◆ **Task to complete**
Reproduce each line of the rows below verbatim, omitting the pictures.
— Start Material for this task —
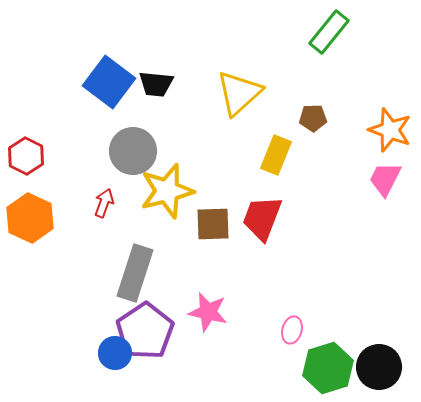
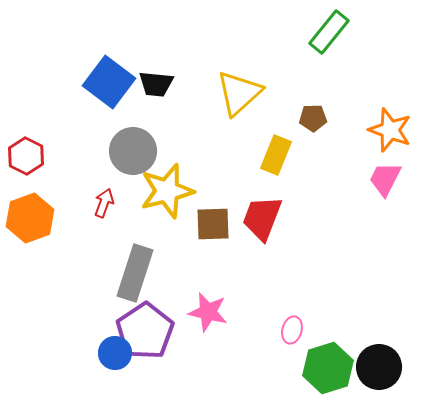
orange hexagon: rotated 15 degrees clockwise
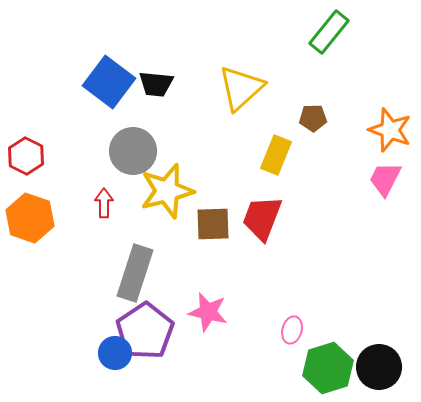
yellow triangle: moved 2 px right, 5 px up
red arrow: rotated 20 degrees counterclockwise
orange hexagon: rotated 21 degrees counterclockwise
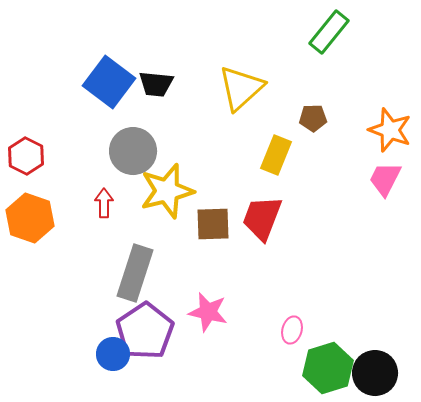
blue circle: moved 2 px left, 1 px down
black circle: moved 4 px left, 6 px down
— End Material for this task —
◆ **Response to this task**
orange hexagon: rotated 15 degrees clockwise
yellow triangle: moved 2 px right, 5 px up
red arrow: rotated 20 degrees counterclockwise
orange hexagon: rotated 21 degrees counterclockwise
blue circle: moved 2 px left, 1 px down
black circle: moved 4 px left, 6 px down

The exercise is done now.